Exercise aim
Leaving the pictures aside, repeat each line below exactly.

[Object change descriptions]
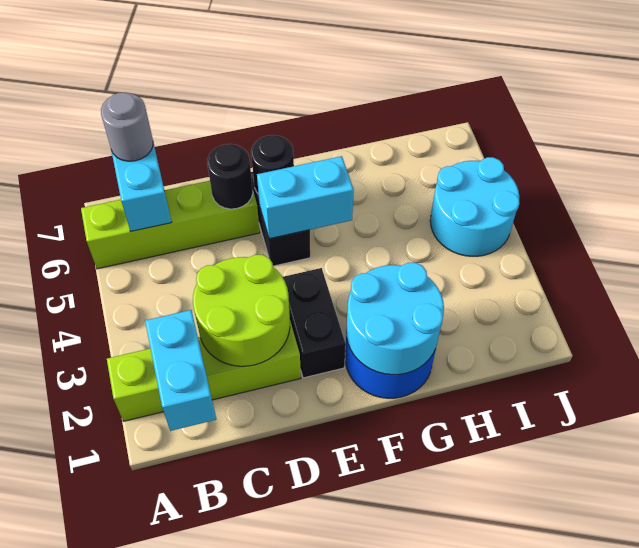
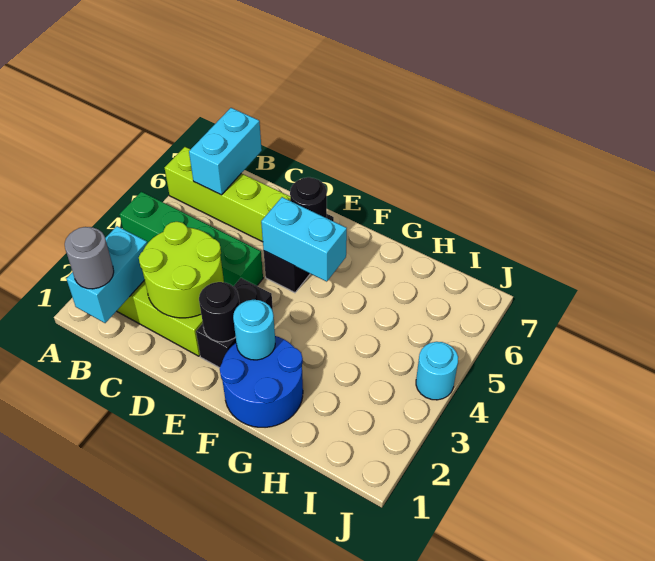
none -> green brick A4:D4 level 1
grey round brick B7 level 3 -> grey round brick B1 level 3
black round brick D6 level 2 -> black round brick E2 level 2
cyan round brick F1:G2 level 2 -> cyan round brick F2 level 2
cyan round brick I4:J5 level 1 -> cyan round brick J4 level 1

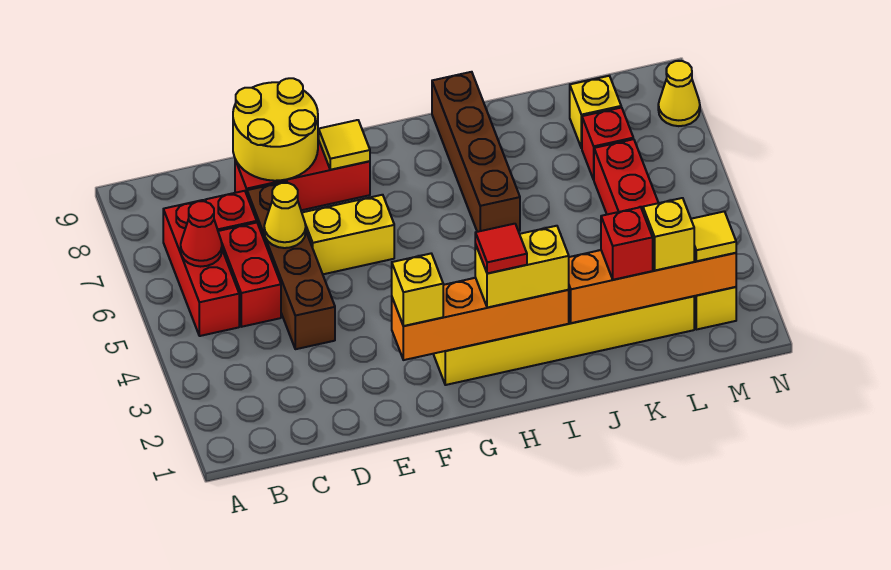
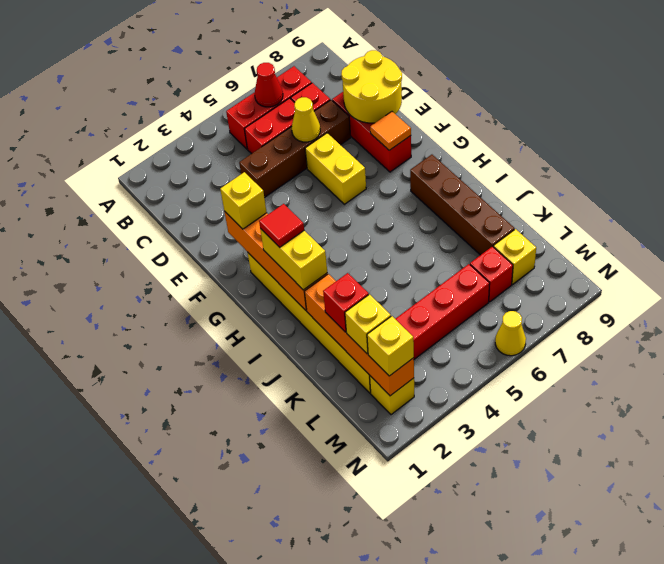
yellow tile F8 level 2 -> orange tile F8 level 2
brown brick I6:I9 level 1 -> brown brick H8:K8 level 1
yellow tile M2 level 3 -> yellow brick M2 level 3
yellow cone N8 level 1 -> yellow cone N6 level 1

Answer section
none -> green brick A4:D4 level 1
grey round brick B7 level 3 -> grey round brick B1 level 3
black round brick D6 level 2 -> black round brick E2 level 2
cyan round brick F1:G2 level 2 -> cyan round brick F2 level 2
cyan round brick I4:J5 level 1 -> cyan round brick J4 level 1

yellow tile F8 level 2 -> orange tile F8 level 2
brown brick I6:I9 level 1 -> brown brick H8:K8 level 1
yellow tile M2 level 3 -> yellow brick M2 level 3
yellow cone N8 level 1 -> yellow cone N6 level 1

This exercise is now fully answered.